▶ Aim of the task
Drop all images. Then write out each line below exactly as given.

▶ Material for this exercise
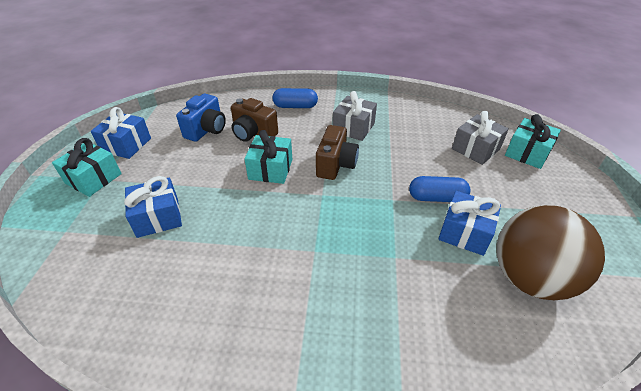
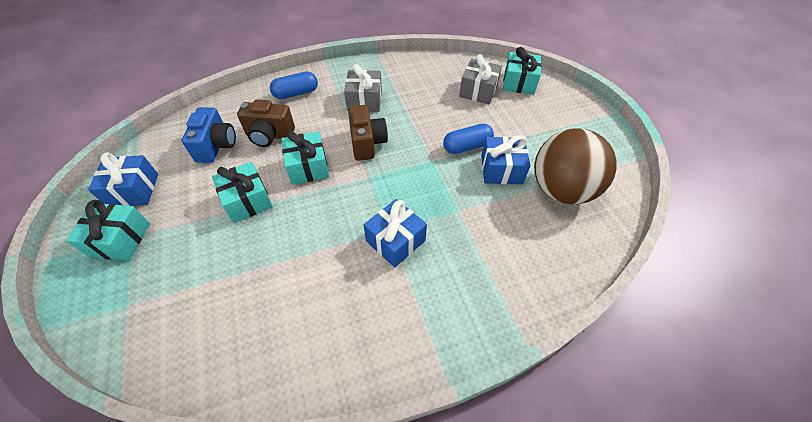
camera: 25 degrees left, 10 degrees up
blue gift [124,176,182,238] -> blue gift moved to [364,199,427,267]
none -> turquoise gift [212,162,273,223]

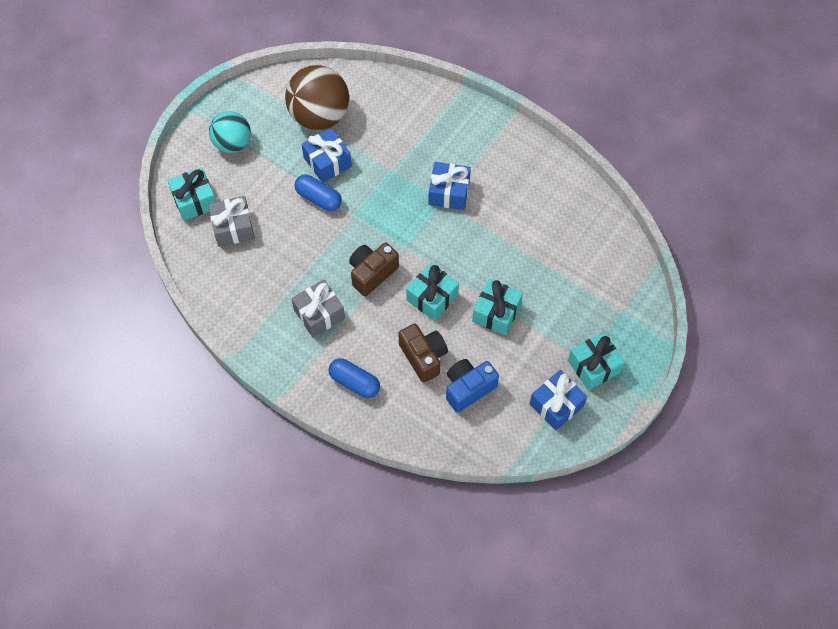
camera: 125 degrees left, 10 degrees up
none -> turquoise ball [209,111,251,153]

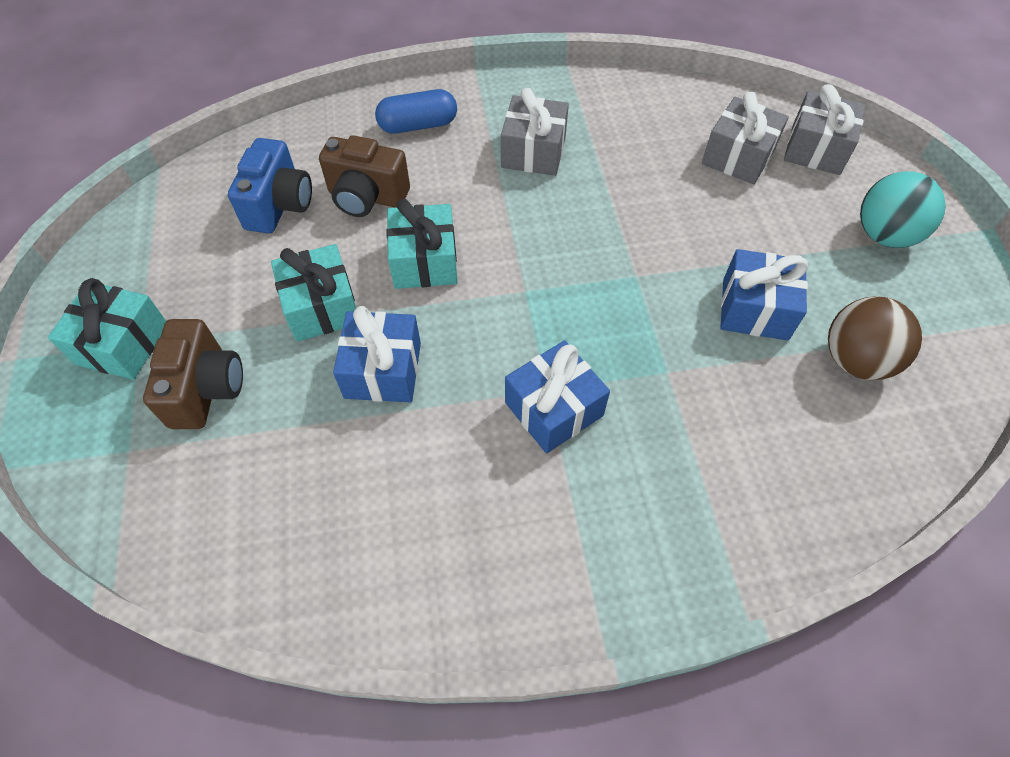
camera: 135 degrees right, 5 degrees down
turquoise gift [167,167,216,221] -> grey gift [784,84,865,175]
brown ball [285,65,349,130] -> brown ball [828,296,922,380], size x0.65
blue capsule [294,174,342,211] -> none
brown camera [349,242,399,296] -> brown camera moved to [143,319,243,429]
blue gift [530,370,587,431] -> blue gift moved to [333,306,421,402]

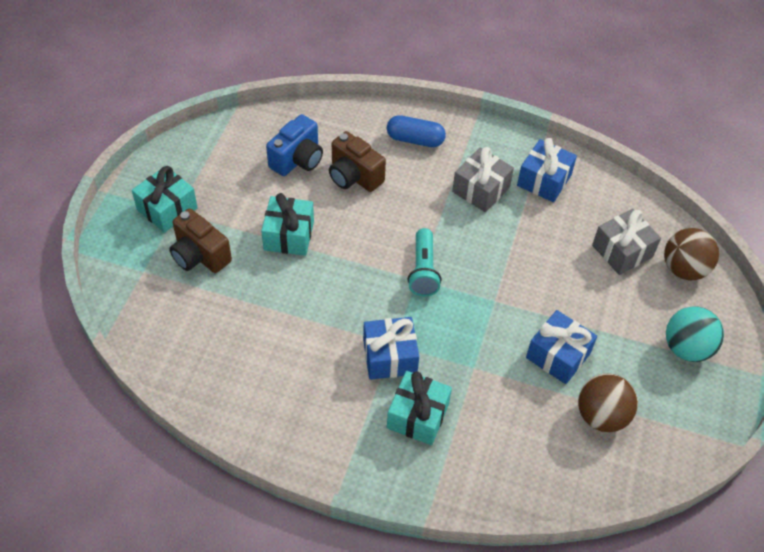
camera: 25 degrees right, 5 degrees down
brown camera [143,319,243,429] -> brown camera turned 105 degrees clockwise [169,208,232,273]
blue gift [333,306,421,402] -> blue gift moved to [517,138,577,202]
turquoise gift [386,199,458,289] -> turquoise gift moved to [387,371,452,445]
grey gift [784,84,865,175] -> brown ball [664,228,719,280]
none -> turquoise flashlight [408,228,441,297]

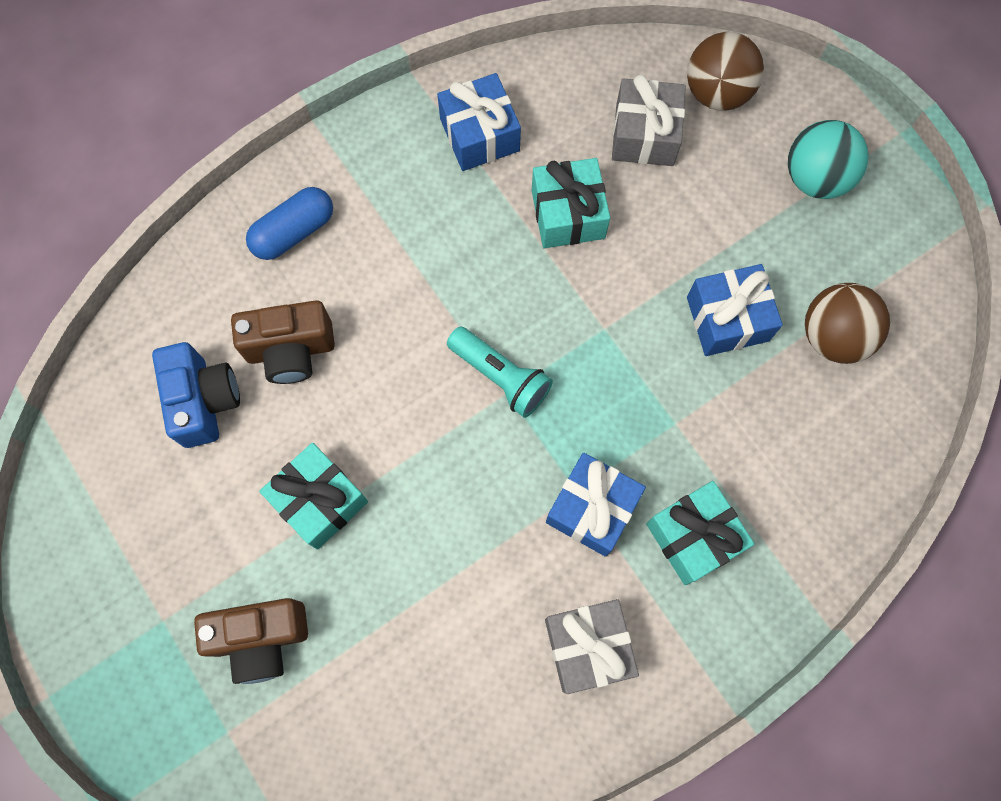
camera: 50 degrees left, 20 degrees up
turquoise gift [132,166,198,233] -> turquoise gift moved to [532,158,610,248]
grey gift [452,147,514,212] -> grey gift moved to [545,599,639,694]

▶ Answer for this exercise
camera: 25 degrees left, 10 degrees up
blue gift [124,176,182,238] -> blue gift moved to [364,199,427,267]
none -> turquoise gift [212,162,273,223]

camera: 125 degrees left, 10 degrees up
none -> turquoise ball [209,111,251,153]

camera: 135 degrees right, 5 degrees down
turquoise gift [167,167,216,221] -> grey gift [784,84,865,175]
brown ball [285,65,349,130] -> brown ball [828,296,922,380], size x0.65
blue capsule [294,174,342,211] -> none
brown camera [349,242,399,296] -> brown camera moved to [143,319,243,429]
blue gift [530,370,587,431] -> blue gift moved to [333,306,421,402]

camera: 25 degrees right, 5 degrees down
brown camera [143,319,243,429] -> brown camera turned 105 degrees clockwise [169,208,232,273]
blue gift [333,306,421,402] -> blue gift moved to [517,138,577,202]
turquoise gift [386,199,458,289] -> turquoise gift moved to [387,371,452,445]
grey gift [784,84,865,175] -> brown ball [664,228,719,280]
none -> turquoise flashlight [408,228,441,297]

camera: 50 degrees left, 20 degrees up
turquoise gift [132,166,198,233] -> turquoise gift moved to [532,158,610,248]
grey gift [452,147,514,212] -> grey gift moved to [545,599,639,694]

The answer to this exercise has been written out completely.